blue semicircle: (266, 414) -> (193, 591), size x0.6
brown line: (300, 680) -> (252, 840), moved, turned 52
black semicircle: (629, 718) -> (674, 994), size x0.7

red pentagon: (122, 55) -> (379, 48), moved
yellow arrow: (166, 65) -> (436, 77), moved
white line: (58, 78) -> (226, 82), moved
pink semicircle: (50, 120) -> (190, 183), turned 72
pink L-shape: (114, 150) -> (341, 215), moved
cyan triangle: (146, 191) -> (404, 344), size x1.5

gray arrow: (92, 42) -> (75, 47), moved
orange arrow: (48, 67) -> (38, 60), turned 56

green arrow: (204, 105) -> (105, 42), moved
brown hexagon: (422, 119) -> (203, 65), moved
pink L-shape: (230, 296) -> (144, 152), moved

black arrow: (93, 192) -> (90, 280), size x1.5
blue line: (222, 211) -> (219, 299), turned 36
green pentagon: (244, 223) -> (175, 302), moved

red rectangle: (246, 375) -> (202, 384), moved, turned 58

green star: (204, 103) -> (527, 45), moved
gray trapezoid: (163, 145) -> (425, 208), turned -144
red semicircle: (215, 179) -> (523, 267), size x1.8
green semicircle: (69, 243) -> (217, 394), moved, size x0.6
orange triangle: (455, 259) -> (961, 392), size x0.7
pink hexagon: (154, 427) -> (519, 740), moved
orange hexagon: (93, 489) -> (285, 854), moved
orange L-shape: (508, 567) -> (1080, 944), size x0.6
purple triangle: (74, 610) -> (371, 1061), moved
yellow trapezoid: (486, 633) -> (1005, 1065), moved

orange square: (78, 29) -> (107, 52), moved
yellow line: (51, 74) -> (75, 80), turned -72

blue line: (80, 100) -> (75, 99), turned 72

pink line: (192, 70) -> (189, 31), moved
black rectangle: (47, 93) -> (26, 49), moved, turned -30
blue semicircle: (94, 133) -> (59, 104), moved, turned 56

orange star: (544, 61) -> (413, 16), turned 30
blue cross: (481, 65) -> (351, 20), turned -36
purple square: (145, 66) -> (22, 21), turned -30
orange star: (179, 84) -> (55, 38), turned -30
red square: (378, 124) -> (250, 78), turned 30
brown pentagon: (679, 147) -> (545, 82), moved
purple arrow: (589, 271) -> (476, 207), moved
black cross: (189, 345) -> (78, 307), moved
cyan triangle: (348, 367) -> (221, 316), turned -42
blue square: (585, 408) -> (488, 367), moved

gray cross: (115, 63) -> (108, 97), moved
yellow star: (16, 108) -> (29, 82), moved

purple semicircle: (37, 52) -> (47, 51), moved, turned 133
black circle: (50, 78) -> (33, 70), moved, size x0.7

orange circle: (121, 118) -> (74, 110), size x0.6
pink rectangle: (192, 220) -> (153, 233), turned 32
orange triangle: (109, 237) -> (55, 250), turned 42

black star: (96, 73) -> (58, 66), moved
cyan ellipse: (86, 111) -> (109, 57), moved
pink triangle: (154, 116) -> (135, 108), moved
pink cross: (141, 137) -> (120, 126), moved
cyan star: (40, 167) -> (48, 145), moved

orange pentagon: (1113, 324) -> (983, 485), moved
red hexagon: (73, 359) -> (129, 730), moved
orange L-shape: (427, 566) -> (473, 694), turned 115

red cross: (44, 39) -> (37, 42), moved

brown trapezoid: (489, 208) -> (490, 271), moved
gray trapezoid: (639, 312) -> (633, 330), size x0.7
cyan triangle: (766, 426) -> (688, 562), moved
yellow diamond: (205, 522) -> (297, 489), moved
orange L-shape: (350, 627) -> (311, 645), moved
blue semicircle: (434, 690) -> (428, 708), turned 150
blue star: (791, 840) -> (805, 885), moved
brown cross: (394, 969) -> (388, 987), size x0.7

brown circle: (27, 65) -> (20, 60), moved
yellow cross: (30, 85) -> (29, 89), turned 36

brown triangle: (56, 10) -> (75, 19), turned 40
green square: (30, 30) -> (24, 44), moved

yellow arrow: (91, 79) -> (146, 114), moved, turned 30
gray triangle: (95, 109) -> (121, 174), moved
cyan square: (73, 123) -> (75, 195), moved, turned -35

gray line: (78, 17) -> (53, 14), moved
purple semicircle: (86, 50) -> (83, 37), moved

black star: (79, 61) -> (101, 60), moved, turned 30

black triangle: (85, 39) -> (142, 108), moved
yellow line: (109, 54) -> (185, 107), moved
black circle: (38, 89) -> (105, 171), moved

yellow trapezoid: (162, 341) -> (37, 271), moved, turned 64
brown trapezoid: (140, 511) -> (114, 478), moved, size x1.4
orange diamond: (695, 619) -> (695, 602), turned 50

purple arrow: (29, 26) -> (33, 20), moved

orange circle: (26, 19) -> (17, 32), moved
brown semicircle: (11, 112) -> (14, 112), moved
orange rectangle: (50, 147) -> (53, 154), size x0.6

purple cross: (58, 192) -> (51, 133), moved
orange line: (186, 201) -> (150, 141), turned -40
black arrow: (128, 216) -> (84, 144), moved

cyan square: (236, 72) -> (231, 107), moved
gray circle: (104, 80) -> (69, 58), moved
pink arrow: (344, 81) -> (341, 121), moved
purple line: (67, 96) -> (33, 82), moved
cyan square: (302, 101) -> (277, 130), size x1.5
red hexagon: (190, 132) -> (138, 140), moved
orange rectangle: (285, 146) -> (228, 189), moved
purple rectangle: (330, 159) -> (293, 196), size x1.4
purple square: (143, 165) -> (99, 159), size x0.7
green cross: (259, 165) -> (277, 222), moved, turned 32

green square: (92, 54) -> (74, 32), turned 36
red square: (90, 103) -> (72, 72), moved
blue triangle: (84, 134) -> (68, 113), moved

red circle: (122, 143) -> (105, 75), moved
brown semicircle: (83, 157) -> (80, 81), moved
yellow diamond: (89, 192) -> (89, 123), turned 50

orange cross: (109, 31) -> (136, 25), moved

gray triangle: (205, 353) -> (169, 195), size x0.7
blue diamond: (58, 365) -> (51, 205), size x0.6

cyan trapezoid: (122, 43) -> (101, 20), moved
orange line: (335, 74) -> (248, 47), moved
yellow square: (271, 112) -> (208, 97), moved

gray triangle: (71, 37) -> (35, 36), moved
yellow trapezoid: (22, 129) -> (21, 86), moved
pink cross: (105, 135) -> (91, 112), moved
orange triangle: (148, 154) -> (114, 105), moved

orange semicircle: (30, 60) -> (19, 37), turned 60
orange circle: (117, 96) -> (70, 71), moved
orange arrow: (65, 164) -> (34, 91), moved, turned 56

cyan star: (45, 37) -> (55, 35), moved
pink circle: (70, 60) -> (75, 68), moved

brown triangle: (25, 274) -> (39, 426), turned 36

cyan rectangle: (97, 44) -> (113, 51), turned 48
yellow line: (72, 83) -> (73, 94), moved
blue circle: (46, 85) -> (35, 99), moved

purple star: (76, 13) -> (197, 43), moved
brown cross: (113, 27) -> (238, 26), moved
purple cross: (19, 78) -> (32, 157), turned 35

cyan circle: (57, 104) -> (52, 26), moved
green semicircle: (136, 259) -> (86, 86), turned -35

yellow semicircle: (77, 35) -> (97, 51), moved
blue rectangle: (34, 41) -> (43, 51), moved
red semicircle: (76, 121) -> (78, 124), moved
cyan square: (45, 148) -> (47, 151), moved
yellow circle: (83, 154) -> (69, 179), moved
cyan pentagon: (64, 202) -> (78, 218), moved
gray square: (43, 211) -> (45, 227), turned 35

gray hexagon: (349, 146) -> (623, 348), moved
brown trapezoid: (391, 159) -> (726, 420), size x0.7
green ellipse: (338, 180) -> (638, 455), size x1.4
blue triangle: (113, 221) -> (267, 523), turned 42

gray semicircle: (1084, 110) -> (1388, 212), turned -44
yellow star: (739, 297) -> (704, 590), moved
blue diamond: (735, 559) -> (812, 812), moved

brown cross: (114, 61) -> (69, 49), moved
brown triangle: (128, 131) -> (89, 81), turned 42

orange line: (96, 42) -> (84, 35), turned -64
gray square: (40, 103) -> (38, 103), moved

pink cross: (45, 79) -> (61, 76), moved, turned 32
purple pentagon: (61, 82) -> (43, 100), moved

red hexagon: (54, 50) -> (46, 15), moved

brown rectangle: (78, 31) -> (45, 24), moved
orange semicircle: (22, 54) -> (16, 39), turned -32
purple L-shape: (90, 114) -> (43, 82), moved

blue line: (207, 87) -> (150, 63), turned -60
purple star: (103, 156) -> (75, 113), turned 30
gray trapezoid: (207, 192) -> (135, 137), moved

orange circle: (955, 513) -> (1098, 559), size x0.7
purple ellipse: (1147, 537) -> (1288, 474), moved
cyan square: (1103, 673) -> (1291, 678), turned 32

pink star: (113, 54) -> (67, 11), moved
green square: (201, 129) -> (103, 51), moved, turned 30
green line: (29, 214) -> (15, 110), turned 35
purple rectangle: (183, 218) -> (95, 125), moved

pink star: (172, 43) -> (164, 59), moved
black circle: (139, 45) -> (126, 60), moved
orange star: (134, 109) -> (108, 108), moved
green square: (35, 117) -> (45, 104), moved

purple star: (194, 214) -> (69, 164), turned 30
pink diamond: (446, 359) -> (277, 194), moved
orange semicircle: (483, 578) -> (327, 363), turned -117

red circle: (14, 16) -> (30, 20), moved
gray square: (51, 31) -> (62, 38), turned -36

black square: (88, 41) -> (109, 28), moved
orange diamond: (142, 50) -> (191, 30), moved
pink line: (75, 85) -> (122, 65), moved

> [Instructions for the task]
In the material, find each line with the word "pentagon" and list it.

> [Reply]
red pentagon: (122, 55) -> (379, 48), moved
green pentagon: (244, 223) -> (175, 302), moved
brown pentagon: (679, 147) -> (545, 82), moved
orange pentagon: (1113, 324) -> (983, 485), moved
cyan pentagon: (64, 202) -> (78, 218), moved
purple pentagon: (61, 82) -> (43, 100), moved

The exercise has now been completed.